== Exercise prompt ==
From the first line to the last, restate the records word for word, skipping the pictures.

== Data to examine ==

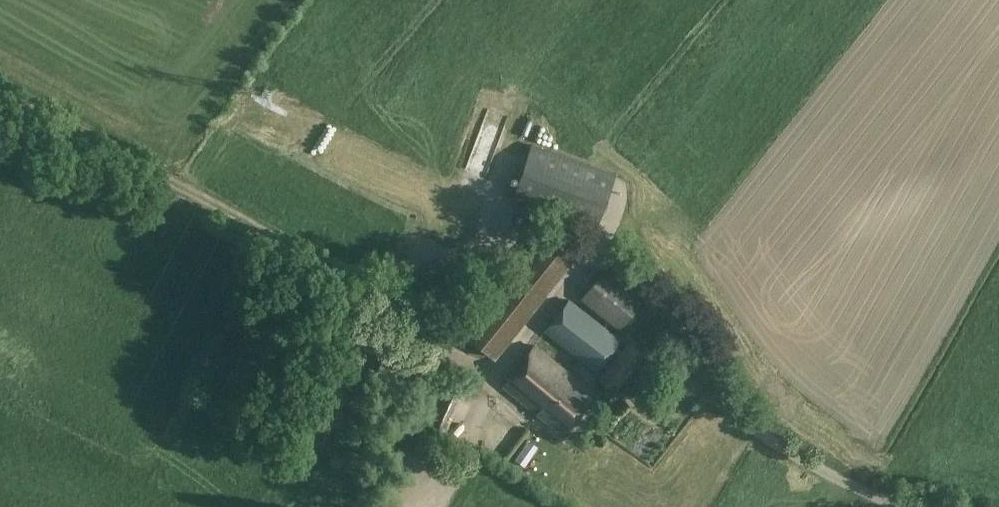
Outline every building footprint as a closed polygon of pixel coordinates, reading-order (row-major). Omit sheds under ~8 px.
[(472,146),(491,152),(503,110),(485,104),(472,146)] [(597,227),(616,173),(531,143),(512,197),(597,227)] [(460,175),(458,183),(479,190),(482,181),(460,175)] [(544,236),(464,339),(485,356),(566,253),(544,236)] [(604,268),(580,299),(620,330),(644,299),(604,268)] [(602,362),(613,348),(621,338),(569,298),(544,330),(595,371),(602,362)] [(619,353),(608,367),(598,378),(614,391),(644,355),(628,342),(619,353)] [(562,432),(594,391),(535,345),(503,386),(562,432)] [(613,348),(602,362),(608,367),(619,353),(613,348)] [(197,384),(226,400),(240,376),(209,360),(197,384)] [(415,453),(433,461),(461,398),(443,390),(427,427),(416,422),(410,435),(421,440),(415,453)]
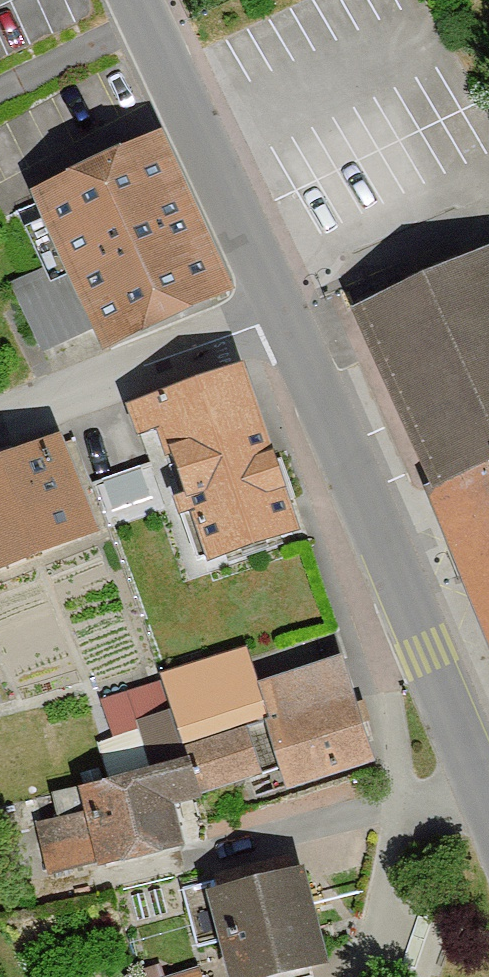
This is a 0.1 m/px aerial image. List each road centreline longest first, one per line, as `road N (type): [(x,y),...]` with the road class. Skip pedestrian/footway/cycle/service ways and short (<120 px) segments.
road 1 (tertiary): [(292,315),(488,773)]
road 2 (tertiary): [(150,0),(292,315)]
road 3 (residential): [(0,420),(292,315)]

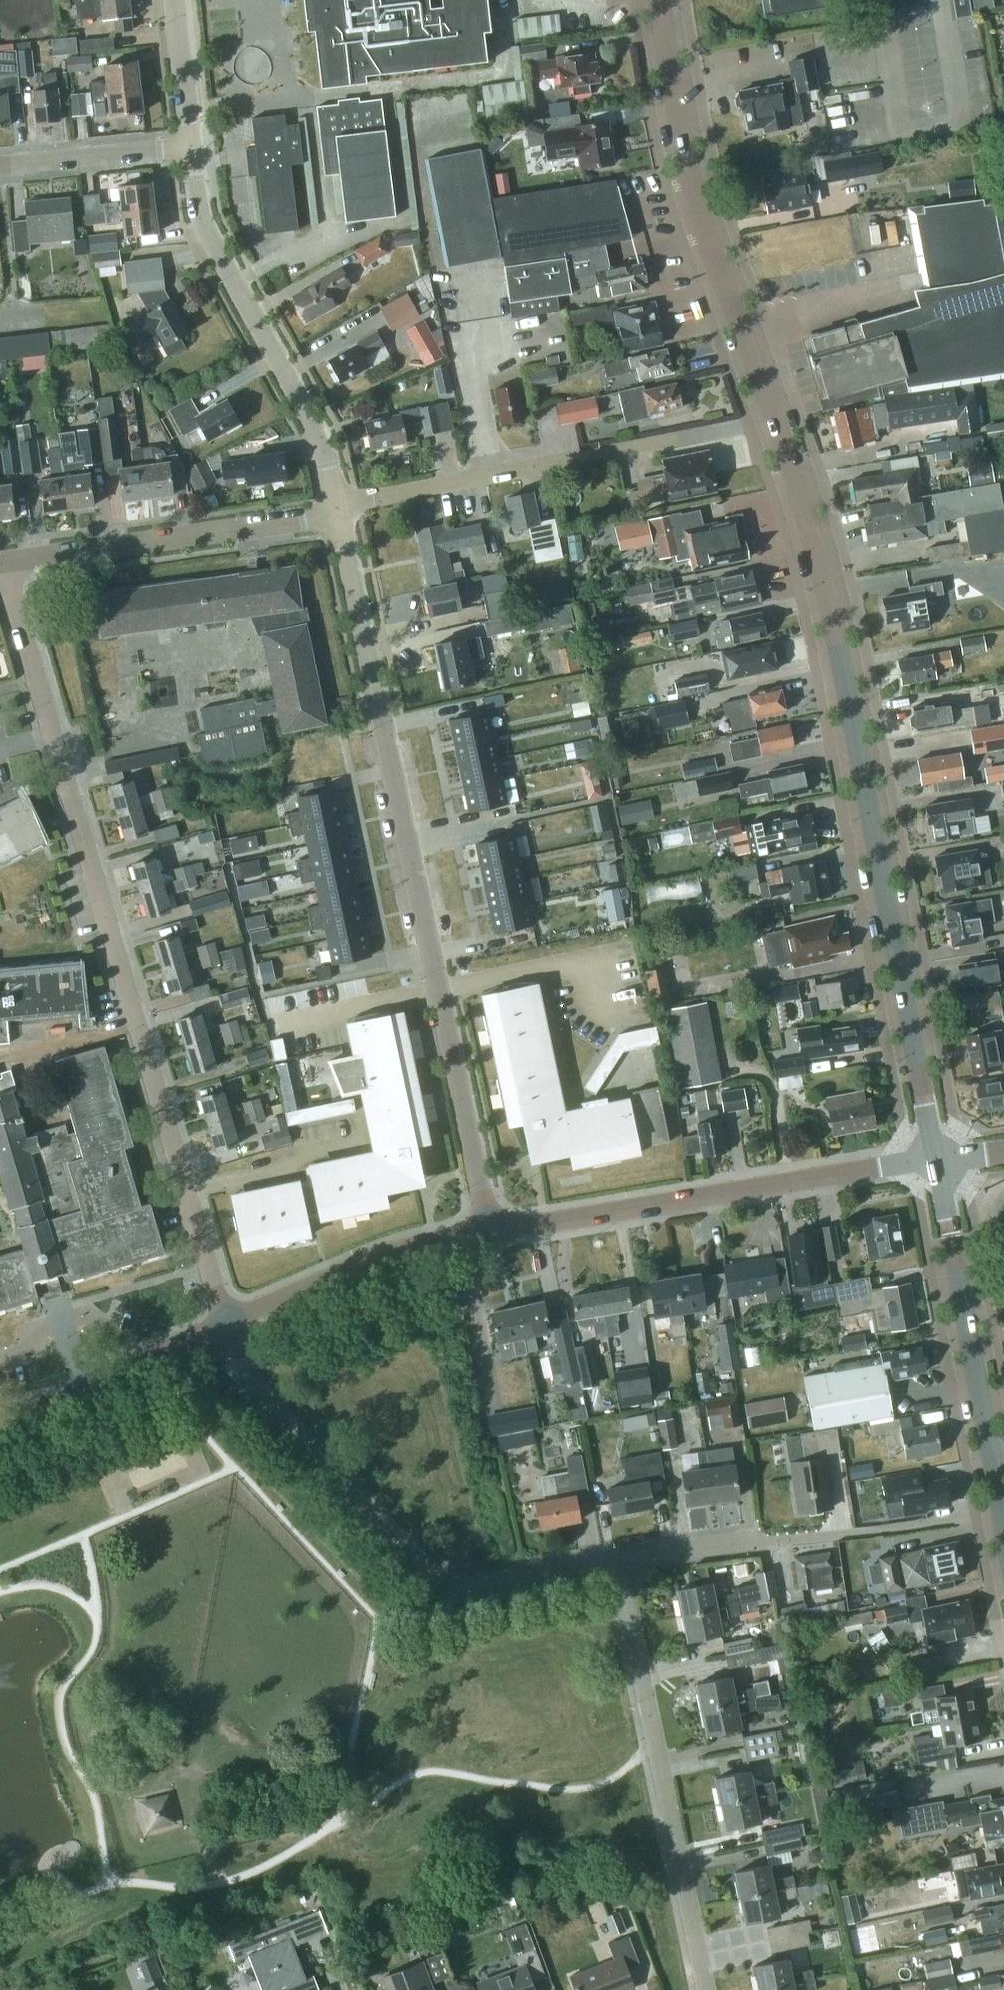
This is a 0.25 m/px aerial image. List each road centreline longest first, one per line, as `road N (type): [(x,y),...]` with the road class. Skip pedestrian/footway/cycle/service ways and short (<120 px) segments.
road 1 (residential): [(228,1321),(1,561)]
road 2 (tertiary): [(936,1157),(835,630),(774,417)]
road 3 (residential): [(490,1232),(338,512)]
road 4 (residential): [(228,1321),(264,1398),(439,1580),(486,1585),(619,1560)]
road 5 (unclassified): [(490,1232),(936,1157)]
road 6 (residential): [(338,512),(378,496),(774,417)]
road 7 (residential): [(707,1989),(619,1560)]
road 8 (tertiary): [(774,417),(688,167),(660,0)]
road 9 (residential): [(338,512),(318,433),(199,209),(193,148)]
road 10 (tertiary): [(1003,1525),(936,1157)]
road 11 (residential): [(1,561),(338,512)]
road 12 (unclassified): [(228,1321),(368,1261),(490,1232)]
road 13 (unclassified): [(0,1421),(228,1321)]
road 14 (residential): [(0,167),(193,148)]
road 15 (residential): [(193,148),(175,0)]
road 16 (residential): [(619,1560),(761,1541)]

== Result of the exercise ==
Outline every building footprint as a closed polygon of pixel coordinates, reading-order (row-major). Omit sheds under ~8 px.
[(472,146),(491,152),(503,110),(485,104),(472,146)] [(597,227),(616,173),(531,143),(512,197),(597,227)] [(460,175),(458,183),(479,190),(482,181),(460,175)] [(544,236),(464,339),(485,356),(566,253),(544,236)] [(604,268),(580,299),(620,330),(644,299),(604,268)] [(602,362),(613,348),(621,338),(569,298),(544,330),(595,371),(602,362)] [(619,353),(608,367),(598,378),(614,391),(644,355),(628,342),(619,353)] [(562,432),(594,391),(535,345),(503,386),(562,432)] [(613,348),(602,362),(608,367),(619,353),(613,348)] [(197,384),(226,400),(240,376),(209,360),(197,384)] [(415,453),(433,461),(461,398),(443,390),(427,427),(416,422),(410,435),(421,440),(415,453)]
This is a 0.1 m/px aerial image. List each road centreline longest first, one per line, as `road N (type): [(x,y),...]` with the road class. Skip pedestrian/footway/cycle/service ways and short (<120 px) segments.
road 1 (tertiary): [(292,315),(488,773)]
road 2 (tertiary): [(150,0),(292,315)]
road 3 (residential): [(0,420),(292,315)]

This is a 0.25 m/px aerial image. List each road centreline longest first, one per line, as `road N (type): [(x,y),...]` with the road class. Skip pedestrian/footway/cycle/service ways and short (<120 px) segments.
road 1 (residential): [(228,1321),(1,561)]
road 2 (tertiary): [(936,1157),(835,630),(774,417)]
road 3 (residential): [(490,1232),(338,512)]
road 4 (residential): [(228,1321),(264,1398),(439,1580),(486,1585),(619,1560)]
road 5 (unclassified): [(490,1232),(936,1157)]
road 6 (residential): [(338,512),(378,496),(774,417)]
road 7 (residential): [(707,1989),(619,1560)]
road 8 (tertiary): [(774,417),(688,167),(660,0)]
road 9 (residential): [(338,512),(318,433),(199,209),(193,148)]
road 10 (tertiary): [(1003,1525),(936,1157)]
road 11 (residential): [(1,561),(338,512)]
road 12 (unclassified): [(228,1321),(368,1261),(490,1232)]
road 13 (unclassified): [(0,1421),(228,1321)]
road 14 (residential): [(0,167),(193,148)]
road 15 (residential): [(193,148),(175,0)]
road 16 (residential): [(619,1560),(761,1541)]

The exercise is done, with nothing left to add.